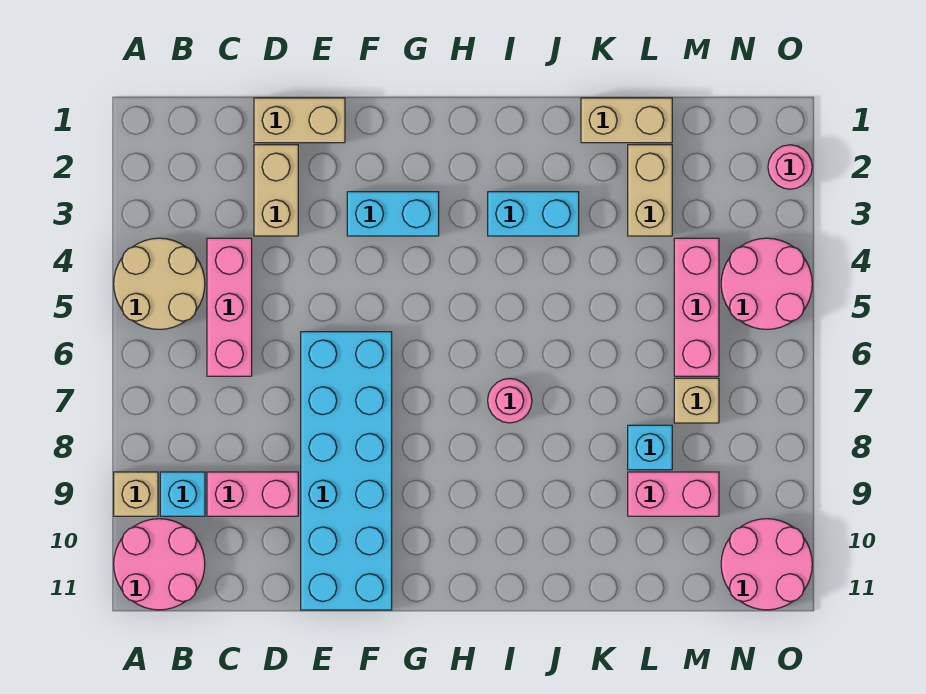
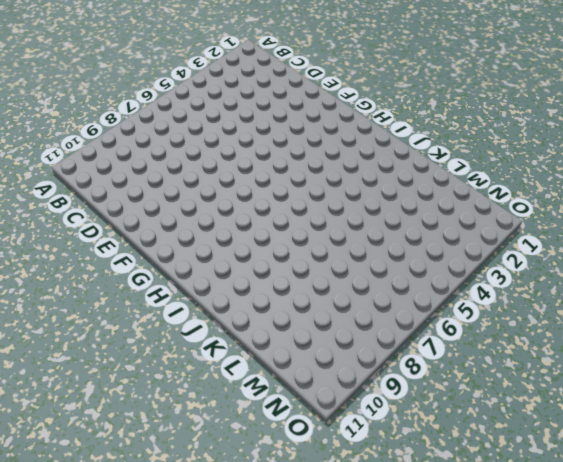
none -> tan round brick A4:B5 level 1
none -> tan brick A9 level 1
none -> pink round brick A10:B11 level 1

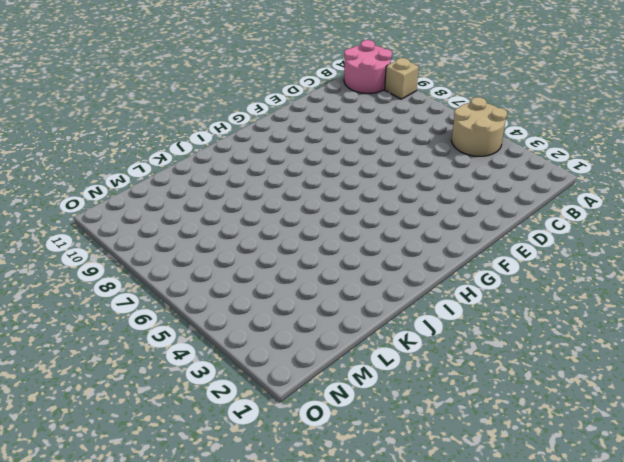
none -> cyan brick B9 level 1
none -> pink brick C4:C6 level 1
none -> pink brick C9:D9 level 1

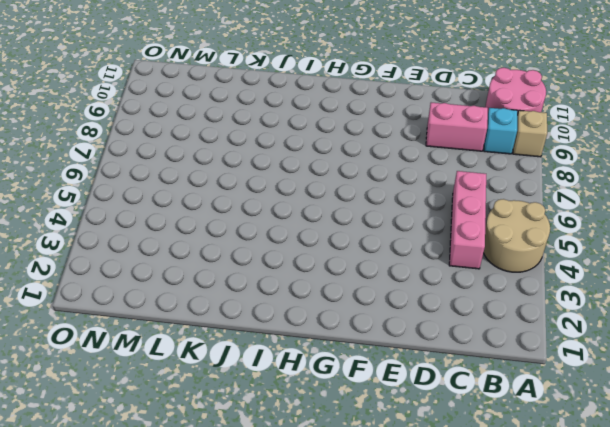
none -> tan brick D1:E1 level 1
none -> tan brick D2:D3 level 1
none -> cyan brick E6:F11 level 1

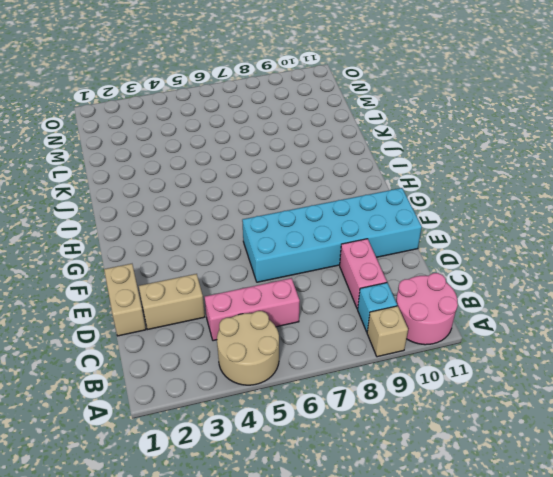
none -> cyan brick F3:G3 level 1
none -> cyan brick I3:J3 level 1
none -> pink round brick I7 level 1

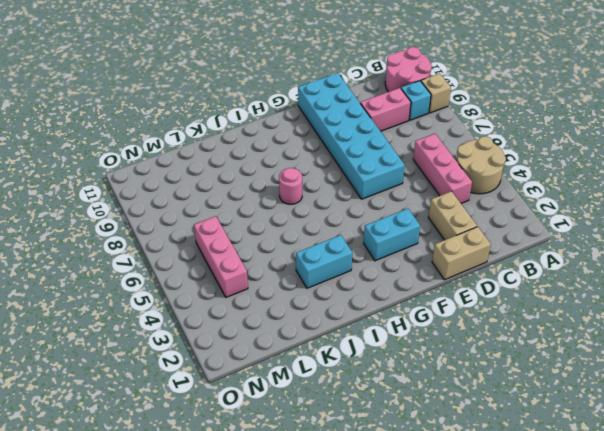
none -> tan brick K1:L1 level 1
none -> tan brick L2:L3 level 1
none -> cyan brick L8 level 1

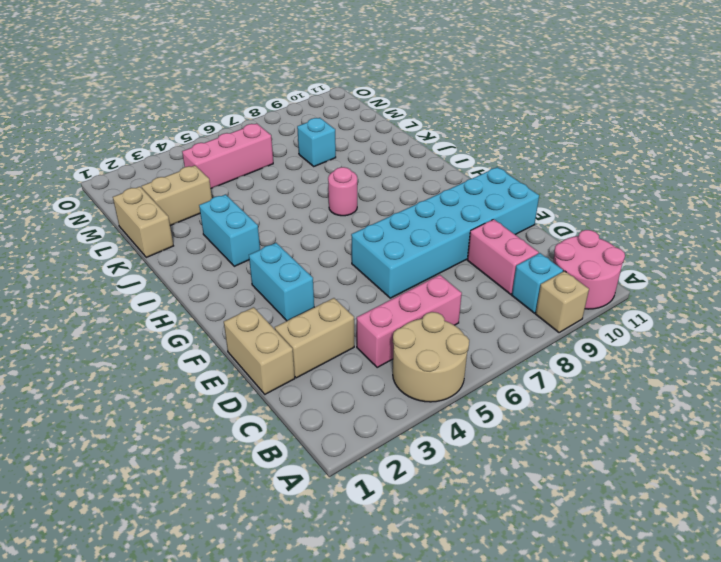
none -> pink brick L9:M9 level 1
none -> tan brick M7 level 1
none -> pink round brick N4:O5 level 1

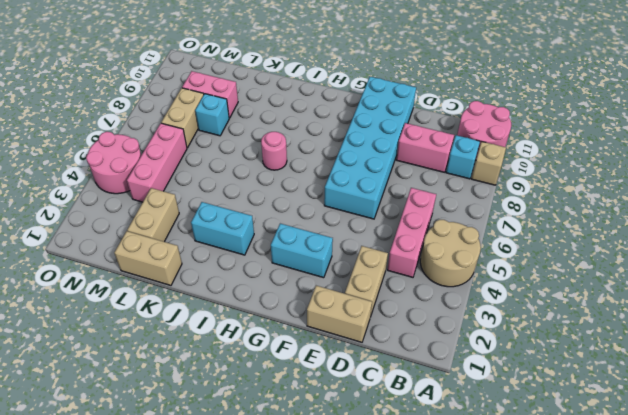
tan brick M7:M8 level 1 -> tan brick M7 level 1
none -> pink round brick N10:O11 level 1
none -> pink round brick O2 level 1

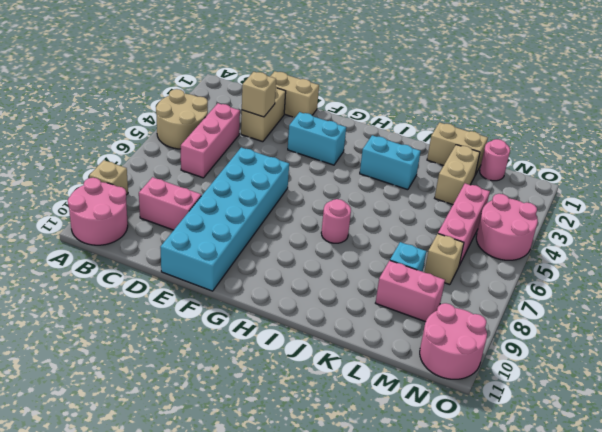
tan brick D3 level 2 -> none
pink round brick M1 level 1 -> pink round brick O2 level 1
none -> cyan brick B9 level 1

──────

## Activity
Every line from the start of the listing above through the line with "none -> cyan brick I3:J3 level 1" should be repeated exactly; skip the pictures and add nothing else.

## Final answer
none -> tan round brick A4:B5 level 1
none -> tan brick A9 level 1
none -> pink round brick A10:B11 level 1

none -> cyan brick B9 level 1
none -> pink brick C4:C6 level 1
none -> pink brick C9:D9 level 1

none -> tan brick D1:E1 level 1
none -> tan brick D2:D3 level 1
none -> cyan brick E6:F11 level 1

none -> cyan brick F3:G3 level 1
none -> cyan brick I3:J3 level 1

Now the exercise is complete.